Some data:

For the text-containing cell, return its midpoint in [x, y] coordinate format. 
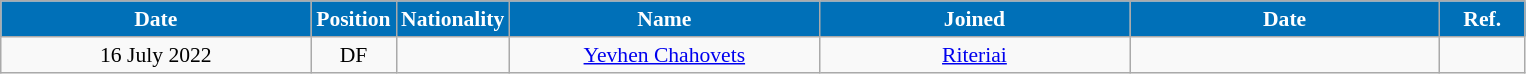
Yevhen Chahovets [664, 55]
Nationality [452, 19]
DF [354, 55]
16 July 2022 [156, 55]
Position [354, 19]
Name [664, 19]
Joined [974, 19]
Ref. [1482, 19]
Riteriai [974, 55]
Search for the cell housing the specified text and yield its [X, Y] center coordinate. 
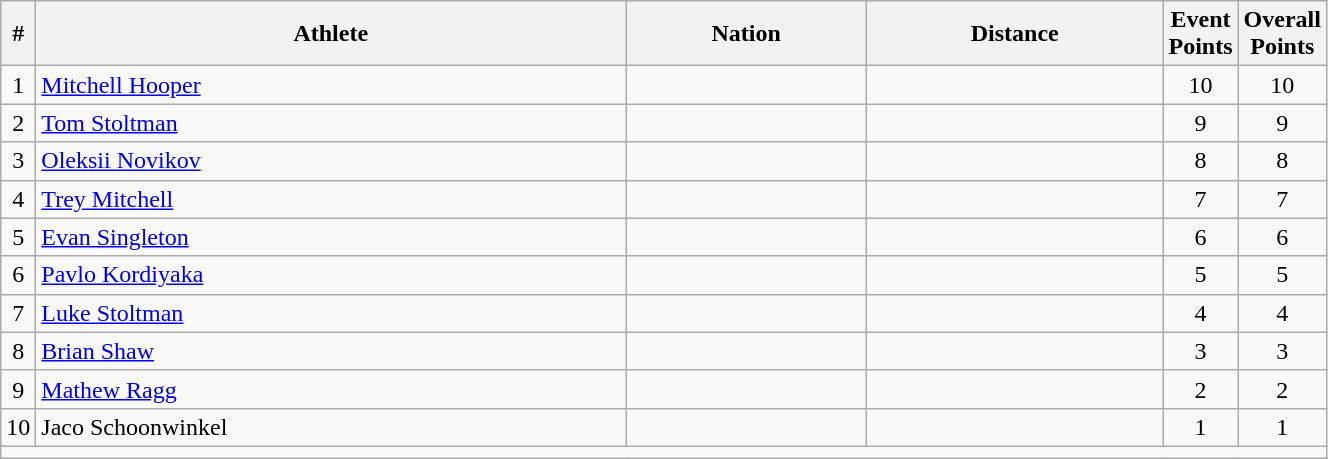
Athlete [331, 34]
Overall Points [1282, 34]
Mitchell Hooper [331, 85]
Oleksii Novikov [331, 161]
Jaco Schoonwinkel [331, 427]
Brian Shaw [331, 351]
Event Points [1200, 34]
Tom Stoltman [331, 123]
# [18, 34]
Distance [1014, 34]
Mathew Ragg [331, 389]
Luke Stoltman [331, 313]
Pavlo Kordiyaka [331, 275]
Evan Singleton [331, 237]
Nation [746, 34]
Trey Mitchell [331, 199]
Determine the [x, y] coordinate at the center of the cell enclosing the given text.  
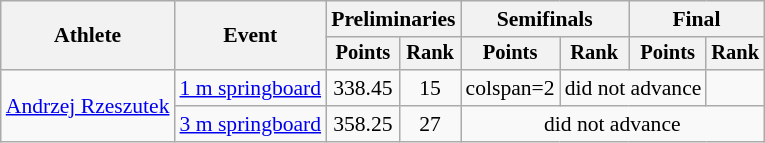
358.25 [363, 124]
Final [696, 19]
1 m springboard [251, 88]
Semifinals [545, 19]
Event [251, 36]
338.45 [363, 88]
3 m springboard [251, 124]
Andrzej Rzeszutek [88, 106]
colspan=2 [510, 88]
Athlete [88, 36]
Preliminaries [393, 19]
15 [430, 88]
27 [430, 124]
Output the (X, Y) coordinate of the center of the cell containing the given text.  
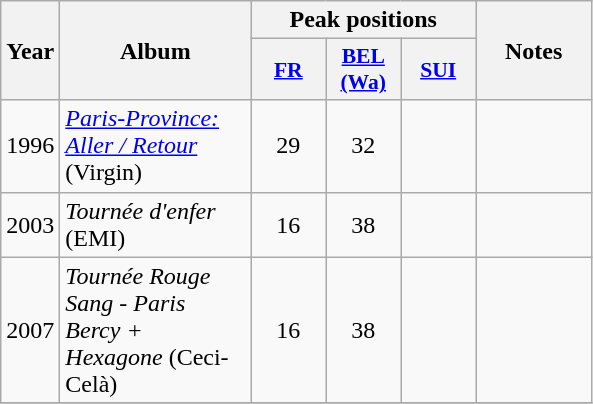
Year (30, 50)
Peak positions (364, 20)
29 (288, 146)
Notes (534, 50)
32 (364, 146)
Paris-Province: Aller / Retour (Virgin) (156, 146)
Tournée d'enfer (EMI) (156, 224)
SUI (438, 70)
BEL (Wa) (364, 70)
2003 (30, 224)
Album (156, 50)
1996 (30, 146)
FR (288, 70)
Tournée Rouge Sang - Paris Bercy + Hexagone (Ceci-Celà) (156, 330)
2007 (30, 330)
Search for the cell housing the specified text and yield its [x, y] center coordinate. 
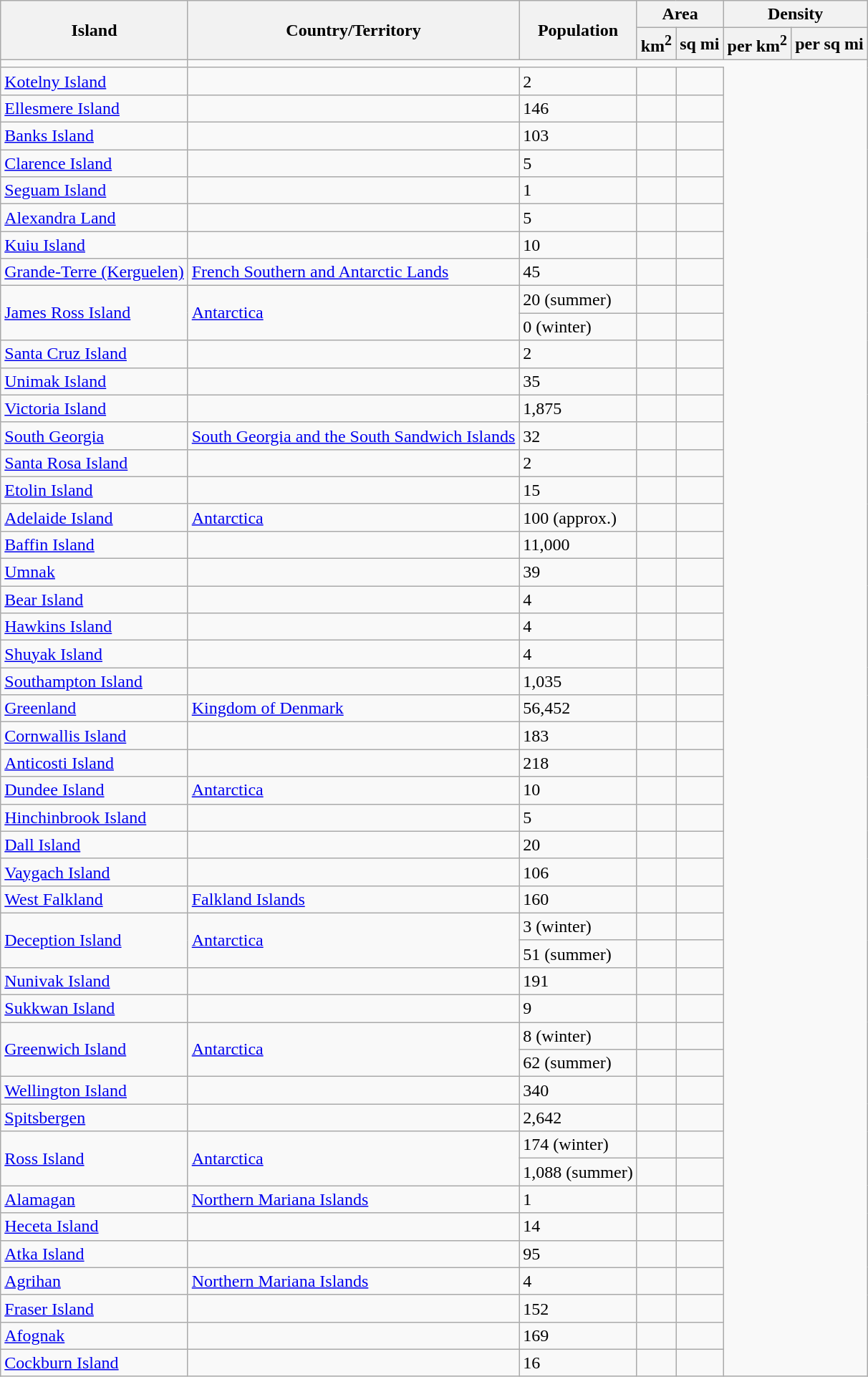
Grande-Terre (Kerguelen) [95, 272]
Kotelny Island [95, 81]
Cockburn Island [95, 1362]
Alamagan [95, 1199]
39 [578, 572]
Banks Island [95, 136]
Adelaide Island [95, 517]
1,088 (summer) [578, 1172]
Hinchinbrook Island [95, 817]
14 [578, 1226]
9 [578, 1008]
56,452 [578, 708]
Vaygach Island [95, 872]
Greenland [95, 708]
95 [578, 1253]
20 (summer) [578, 299]
Southampton Island [95, 681]
Heceta Island [95, 1226]
km2 [656, 44]
Fraser Island [95, 1308]
160 [578, 899]
0 (winter) [578, 327]
Country/Territory [354, 30]
183 [578, 736]
Etolin Island [95, 490]
15 [578, 490]
Agrihan [95, 1281]
South Georgia [95, 435]
Unimak Island [95, 381]
Sukkwan Island [95, 1008]
Cornwallis Island [95, 736]
152 [578, 1308]
174 (winter) [578, 1144]
Clarence Island [95, 163]
3 (winter) [578, 926]
Baffin Island [95, 544]
Victoria Island [95, 408]
51 (summer) [578, 953]
20 [578, 844]
Seguam Island [95, 191]
11,000 [578, 544]
8 (winter) [578, 1036]
146 [578, 108]
Kingdom of Denmark [354, 708]
Bear Island [95, 599]
French Southern and Antarctic Lands [354, 272]
Ross Island [95, 1158]
Umnak [95, 572]
103 [578, 136]
45 [578, 272]
Island [95, 30]
Density [795, 14]
South Georgia and the South Sandwich Islands [354, 435]
James Ross Island [95, 313]
340 [578, 1090]
Atka Island [95, 1253]
Dall Island [95, 844]
per km2 [758, 44]
Alexandra Land [95, 218]
Deception Island [95, 940]
Kuiu Island [95, 245]
191 [578, 980]
106 [578, 872]
West Falkland [95, 899]
Afognak [95, 1335]
Santa Rosa Island [95, 463]
Santa Cruz Island [95, 354]
32 [578, 435]
169 [578, 1335]
Dundee Island [95, 790]
Greenwich Island [95, 1049]
Spitsbergen [95, 1117]
per sq mi [829, 44]
Shuyak Island [95, 654]
Wellington Island [95, 1090]
1,875 [578, 408]
35 [578, 381]
Ellesmere Island [95, 108]
2,642 [578, 1117]
Falkland Islands [354, 899]
Hawkins Island [95, 627]
sq mi [700, 44]
218 [578, 763]
1,035 [578, 681]
Nunivak Island [95, 980]
Area [680, 14]
Population [578, 30]
62 (summer) [578, 1063]
100 (approx.) [578, 517]
16 [578, 1362]
Anticosti Island [95, 763]
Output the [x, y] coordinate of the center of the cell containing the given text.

* JOB *
Write out the data above again with every "cell" swapped for "box" and nothing else changed. Leave the pictures out.

* RESPONSE TO THE EXERCISE *
For the text-containing box, return its midpoint in [x, y] coordinate format. 
Yevhen Chahovets [664, 55]
Nationality [452, 19]
DF [354, 55]
16 July 2022 [156, 55]
Position [354, 19]
Name [664, 19]
Joined [974, 19]
Ref. [1482, 19]
Riteriai [974, 55]
Search for the box housing the specified text and yield its [X, Y] center coordinate. 
Athlete [331, 34]
Overall Points [1282, 34]
Mitchell Hooper [331, 85]
Oleksii Novikov [331, 161]
Jaco Schoonwinkel [331, 427]
Brian Shaw [331, 351]
Event Points [1200, 34]
Tom Stoltman [331, 123]
# [18, 34]
Distance [1014, 34]
Mathew Ragg [331, 389]
Luke Stoltman [331, 313]
Pavlo Kordiyaka [331, 275]
Evan Singleton [331, 237]
Nation [746, 34]
Trey Mitchell [331, 199]
Determine the [x, y] coordinate at the center of the box enclosing the given text.  
358.25 [363, 124]
Final [696, 19]
1 m springboard [251, 88]
Semifinals [545, 19]
Event [251, 36]
338.45 [363, 88]
3 m springboard [251, 124]
Andrzej Rzeszutek [88, 106]
colspan=2 [510, 88]
Athlete [88, 36]
Preliminaries [393, 19]
15 [430, 88]
27 [430, 124]
Output the (X, Y) coordinate of the center of the box containing the given text.  
Year (30, 50)
Peak positions (364, 20)
29 (288, 146)
Notes (534, 50)
32 (364, 146)
Paris-Province: Aller / Retour (Virgin) (156, 146)
Tournée d'enfer (EMI) (156, 224)
SUI (438, 70)
BEL (Wa) (364, 70)
2003 (30, 224)
Album (156, 50)
1996 (30, 146)
FR (288, 70)
Tournée Rouge Sang - Paris Bercy + Hexagone (Ceci-Celà) (156, 330)
2007 (30, 330)
Search for the box housing the specified text and yield its [x, y] center coordinate. 
Grande-Terre (Kerguelen) [95, 272]
Kotelny Island [95, 81]
Cockburn Island [95, 1362]
Alamagan [95, 1199]
39 [578, 572]
Banks Island [95, 136]
Adelaide Island [95, 517]
1,088 (summer) [578, 1172]
Hinchinbrook Island [95, 817]
14 [578, 1226]
9 [578, 1008]
56,452 [578, 708]
Vaygach Island [95, 872]
Greenland [95, 708]
95 [578, 1253]
20 (summer) [578, 299]
Southampton Island [95, 681]
Heceta Island [95, 1226]
km2 [656, 44]
Fraser Island [95, 1308]
160 [578, 899]
0 (winter) [578, 327]
Country/Territory [354, 30]
183 [578, 736]
Etolin Island [95, 490]
15 [578, 490]
Agrihan [95, 1281]
South Georgia [95, 435]
Unimak Island [95, 381]
Sukkwan Island [95, 1008]
Cornwallis Island [95, 736]
152 [578, 1308]
174 (winter) [578, 1144]
Clarence Island [95, 163]
3 (winter) [578, 926]
Baffin Island [95, 544]
Victoria Island [95, 408]
51 (summer) [578, 953]
20 [578, 844]
Seguam Island [95, 191]
11,000 [578, 544]
8 (winter) [578, 1036]
146 [578, 108]
Kingdom of Denmark [354, 708]
Bear Island [95, 599]
French Southern and Antarctic Lands [354, 272]
Ross Island [95, 1158]
Umnak [95, 572]
103 [578, 136]
45 [578, 272]
Island [95, 30]
Density [795, 14]
South Georgia and the South Sandwich Islands [354, 435]
James Ross Island [95, 313]
340 [578, 1090]
Atka Island [95, 1253]
Dall Island [95, 844]
per km2 [758, 44]
Alexandra Land [95, 218]
Deception Island [95, 940]
Kuiu Island [95, 245]
191 [578, 980]
106 [578, 872]
West Falkland [95, 899]
Afognak [95, 1335]
Santa Rosa Island [95, 463]
Santa Cruz Island [95, 354]
32 [578, 435]
169 [578, 1335]
Dundee Island [95, 790]
Greenwich Island [95, 1049]
Spitsbergen [95, 1117]
per sq mi [829, 44]
Shuyak Island [95, 654]
Wellington Island [95, 1090]
1,875 [578, 408]
35 [578, 381]
Ellesmere Island [95, 108]
2,642 [578, 1117]
Falkland Islands [354, 899]
Hawkins Island [95, 627]
sq mi [700, 44]
218 [578, 763]
1,035 [578, 681]
Nunivak Island [95, 980]
Area [680, 14]
Population [578, 30]
62 (summer) [578, 1063]
100 (approx.) [578, 517]
16 [578, 1362]
Anticosti Island [95, 763]
Output the [x, y] coordinate of the center of the box containing the given text.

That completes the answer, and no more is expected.